Colored geometric primitive data

- - - - - - -

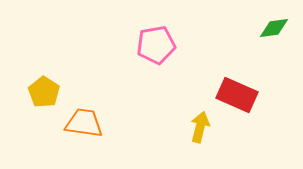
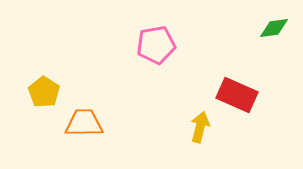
orange trapezoid: rotated 9 degrees counterclockwise
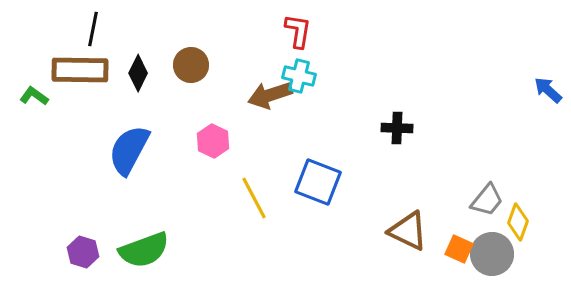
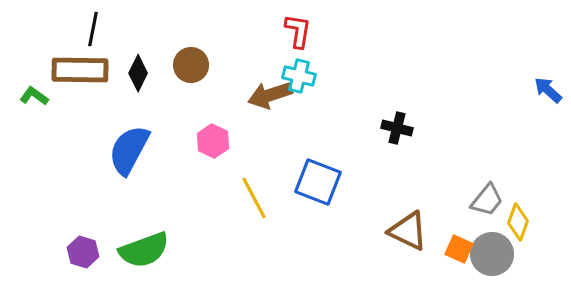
black cross: rotated 12 degrees clockwise
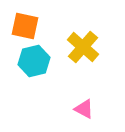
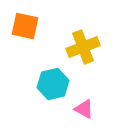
yellow cross: rotated 28 degrees clockwise
cyan hexagon: moved 19 px right, 23 px down
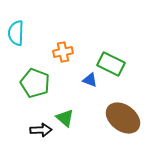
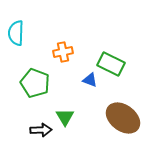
green triangle: moved 1 px up; rotated 18 degrees clockwise
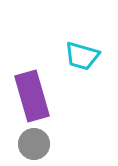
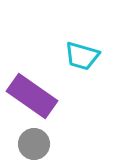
purple rectangle: rotated 39 degrees counterclockwise
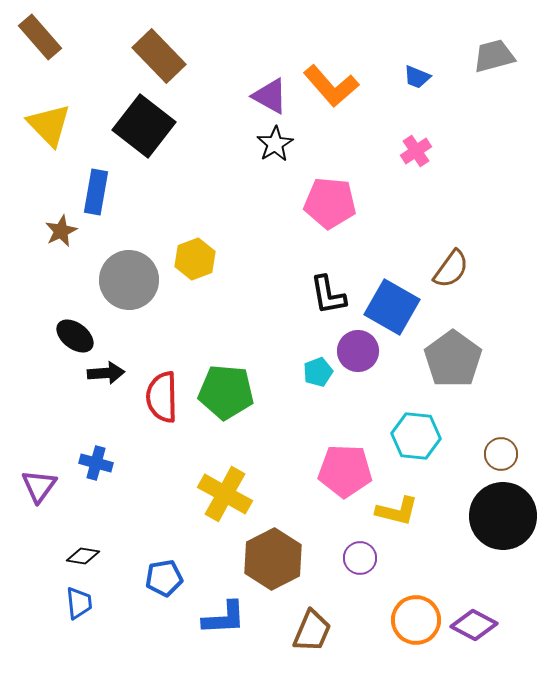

- - - - - - -

* **DIRECTIONS FOR THIS TASK**
Produce the data again character for character, with the images left out.

* **ANSWER SECTION**
orange trapezoid: rotated 9 degrees counterclockwise
black cross: rotated 12 degrees clockwise
yellow cross: rotated 28 degrees clockwise
cyan hexagon: moved 19 px right, 23 px down
green triangle: moved 1 px up; rotated 18 degrees clockwise
purple rectangle: rotated 39 degrees counterclockwise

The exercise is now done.